======== Provided entries ========

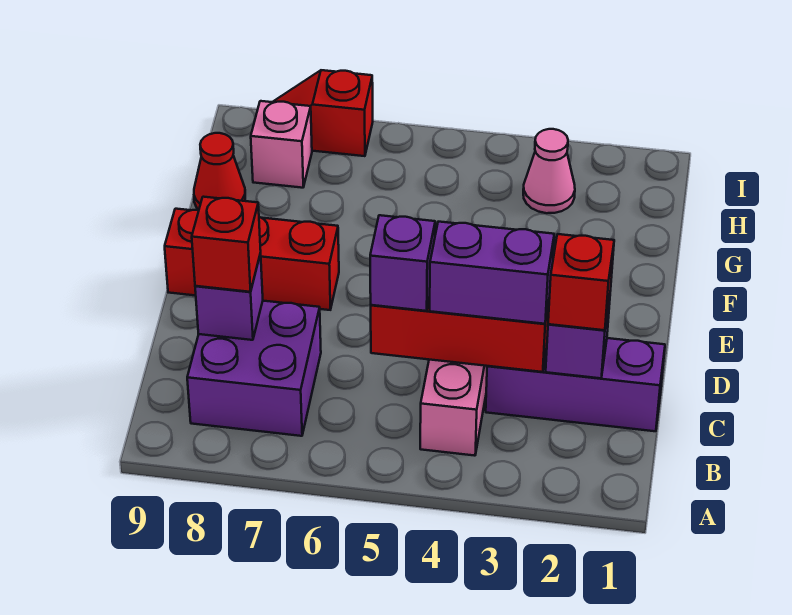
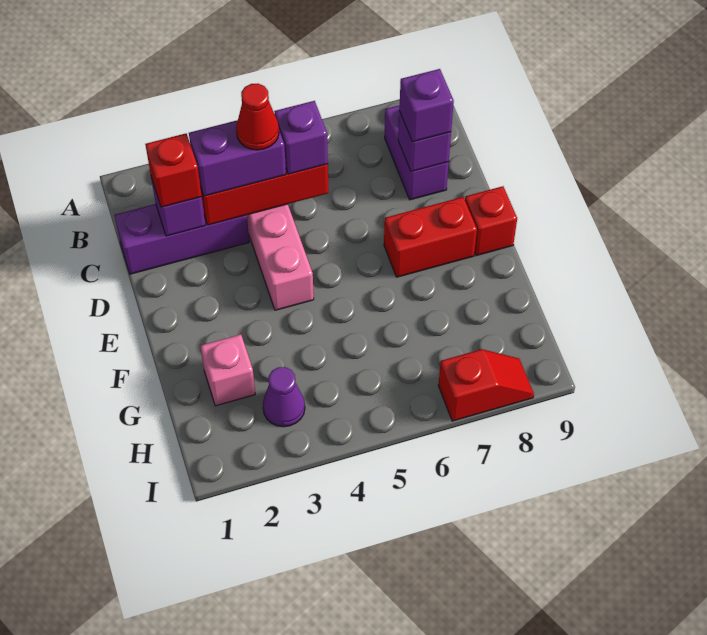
purple brick B7:C8 level 1 -> purple brick B8:C8 level 1
red brick C8 level 3 -> purple brick C8 level 3
red cone G9 level 1 -> red cone C4 level 4
pink cone H3 level 1 -> purple cone H3 level 1
pink brick H8 level 1 -> pink brick G2 level 1

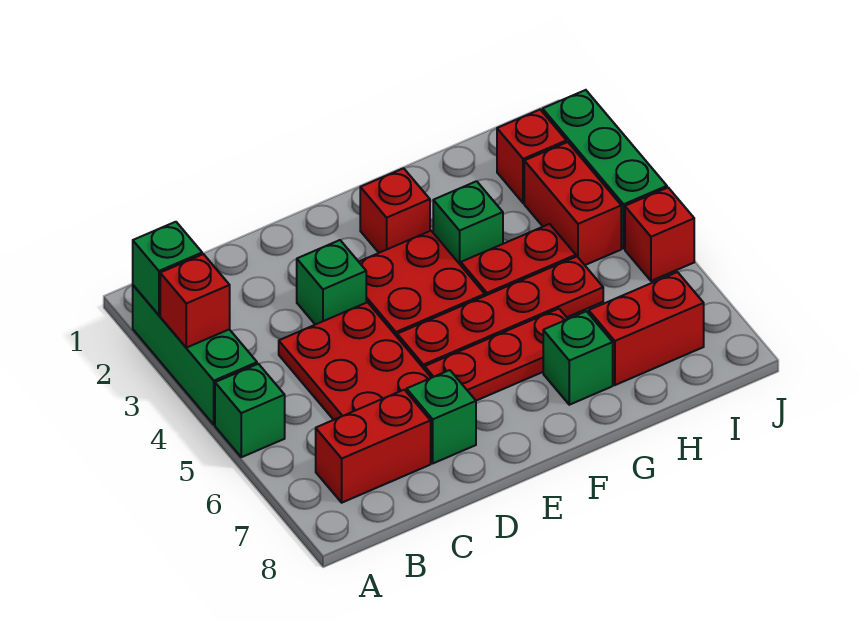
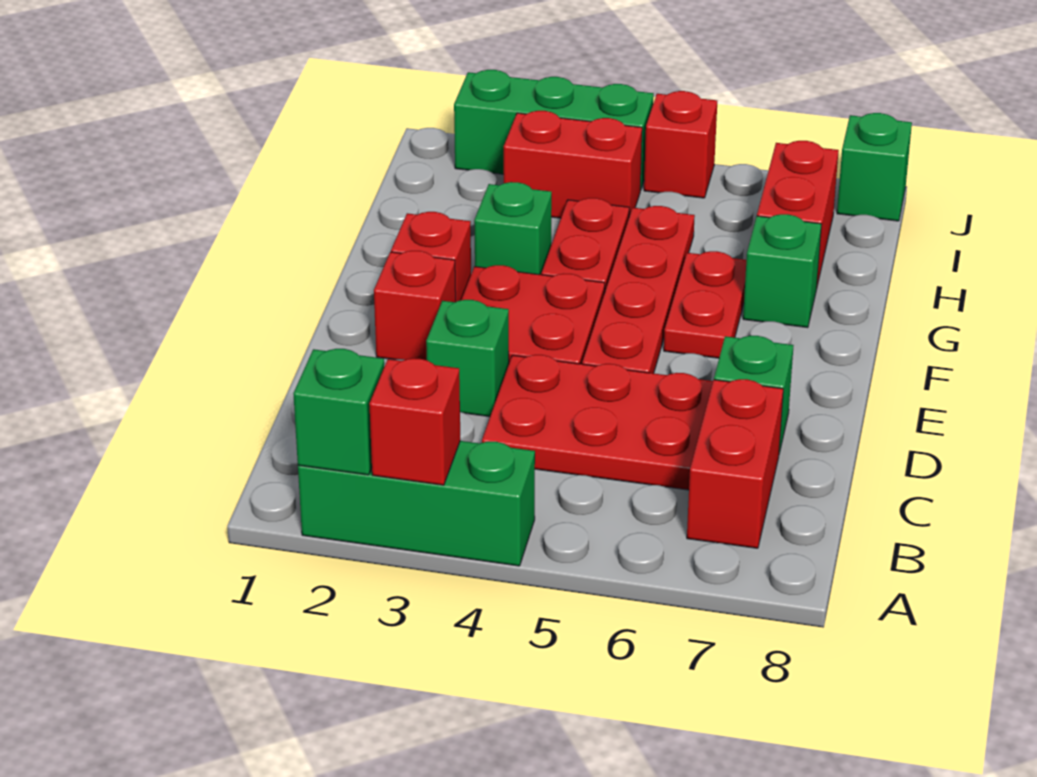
green brick A5 level 1 -> green brick J8 level 1
red plate E6:G6 level 1 -> red plate F6:G6 level 1
red brick I2 level 1 -> red brick E2 level 1

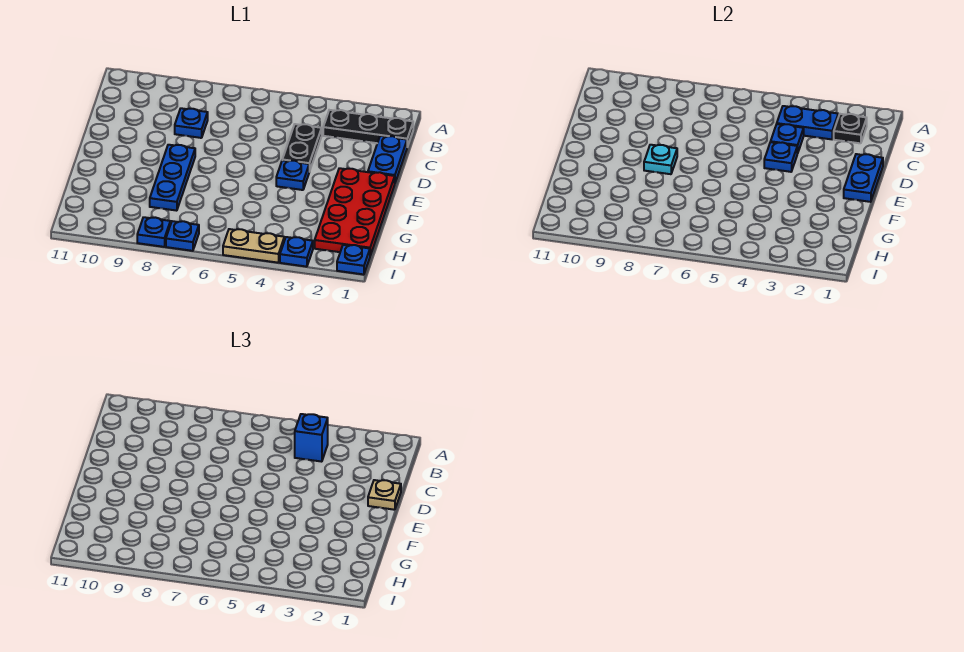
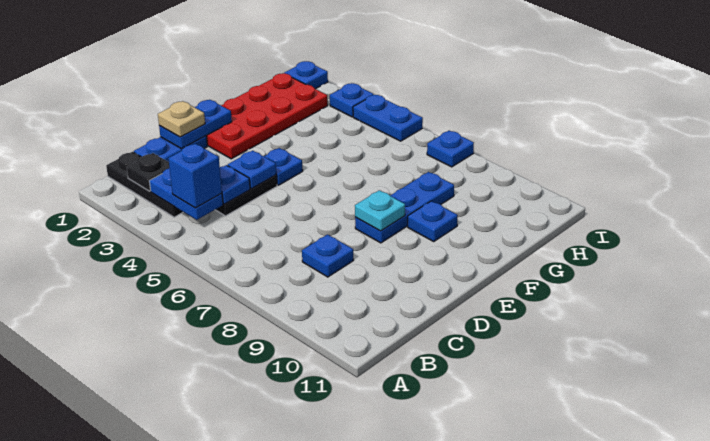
tan plate I4:I5 level 1 -> blue plate I4:I5 level 1
blue plate I8 level 1 -> blue plate F9 level 1

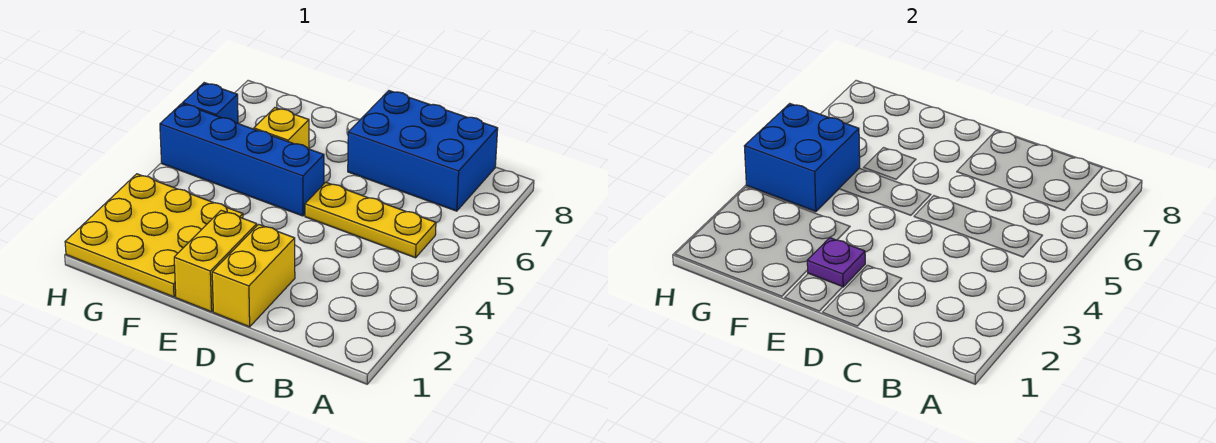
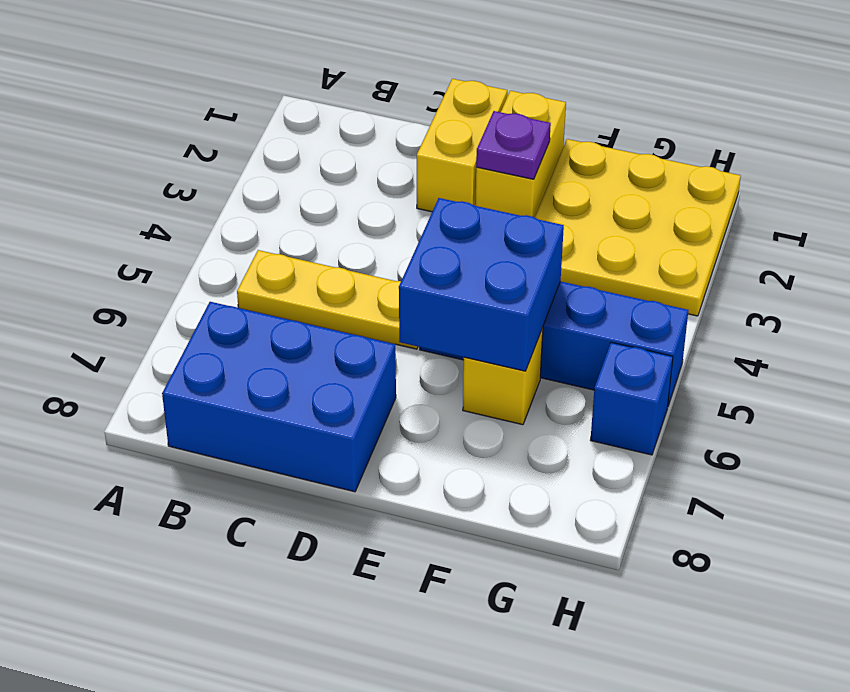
blue brick G4:H5 level 2 -> blue brick E5:F6 level 2

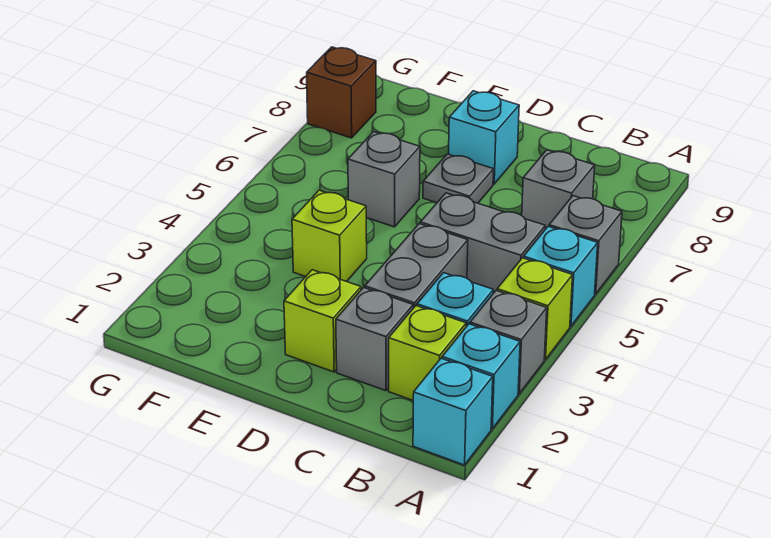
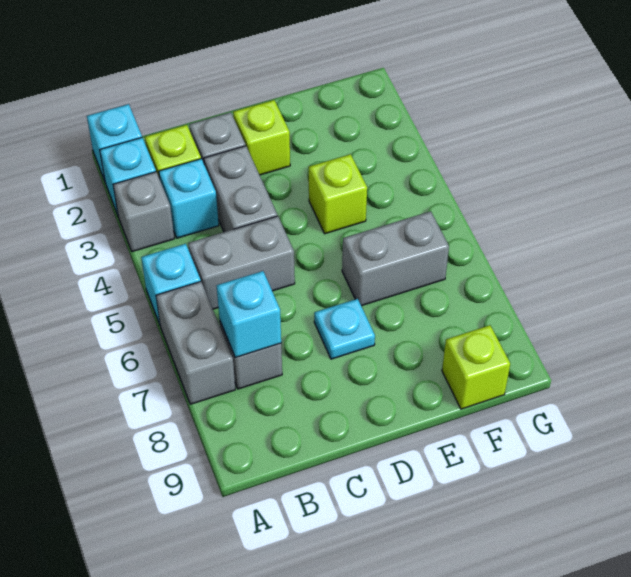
lime brick A4 level 1 -> lime brick F9 level 1
grey brick A6 level 1 -> grey brick A6:A7 level 1
grey plate D7 level 1 -> cyan plate D7 level 1
cyan brick D8 level 1 -> cyan brick B7 level 2
grey brick E6 level 1 -> grey brick E6:F6 level 1
brown brick G8 level 1 -> none

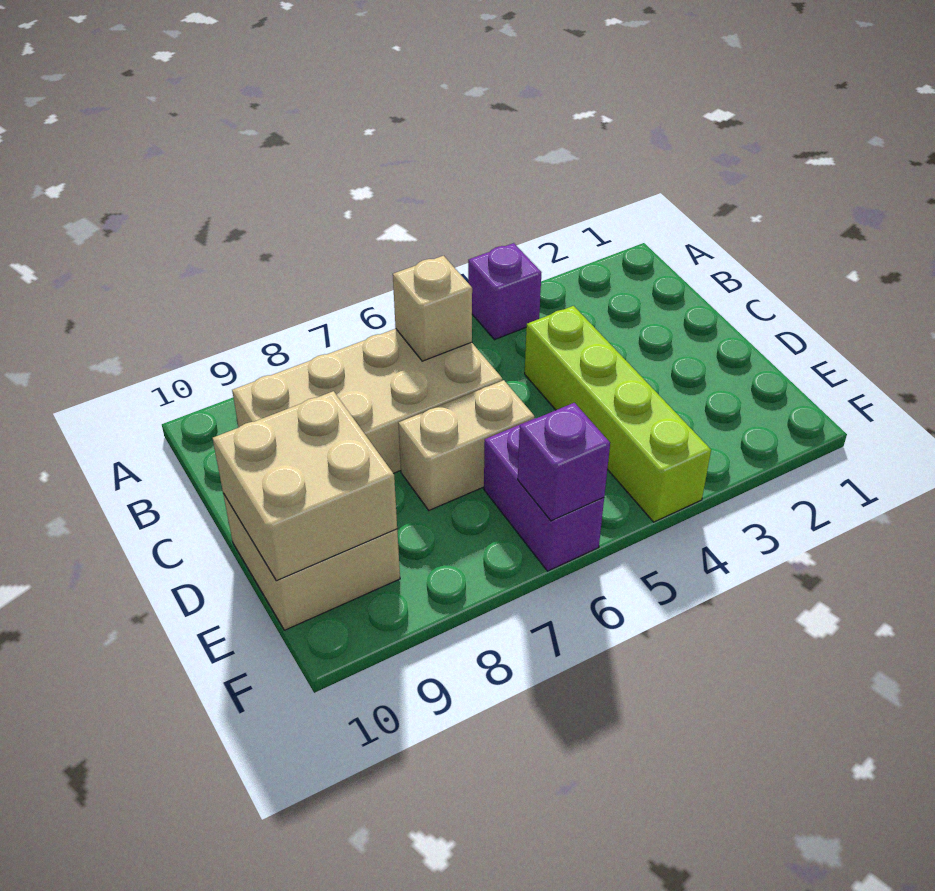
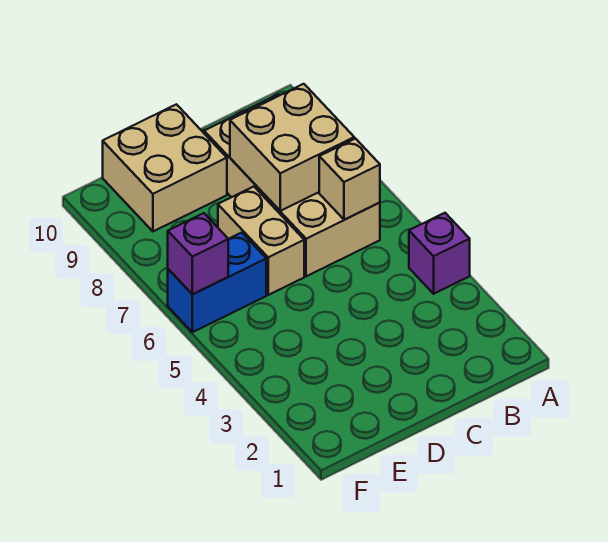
lime brick C4:F4 level 1 -> none
tan brick D9:E10 level 2 -> tan brick B7:C8 level 2
purple brick E6:F6 level 1 -> blue brick E6:F6 level 1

========

Problem to work on: Excluding images, return all of the records above word for word.

Expected output:
purple brick B7:C8 level 1 -> purple brick B8:C8 level 1
red brick C8 level 3 -> purple brick C8 level 3
red cone G9 level 1 -> red cone C4 level 4
pink cone H3 level 1 -> purple cone H3 level 1
pink brick H8 level 1 -> pink brick G2 level 1

green brick A5 level 1 -> green brick J8 level 1
red plate E6:G6 level 1 -> red plate F6:G6 level 1
red brick I2 level 1 -> red brick E2 level 1

tan plate I4:I5 level 1 -> blue plate I4:I5 level 1
blue plate I8 level 1 -> blue plate F9 level 1

blue brick G4:H5 level 2 -> blue brick E5:F6 level 2

lime brick A4 level 1 -> lime brick F9 level 1
grey brick A6 level 1 -> grey brick A6:A7 level 1
grey plate D7 level 1 -> cyan plate D7 level 1
cyan brick D8 level 1 -> cyan brick B7 level 2
grey brick E6 level 1 -> grey brick E6:F6 level 1
brown brick G8 level 1 -> none

lime brick C4:F4 level 1 -> none
tan brick D9:E10 level 2 -> tan brick B7:C8 level 2
purple brick E6:F6 level 1 -> blue brick E6:F6 level 1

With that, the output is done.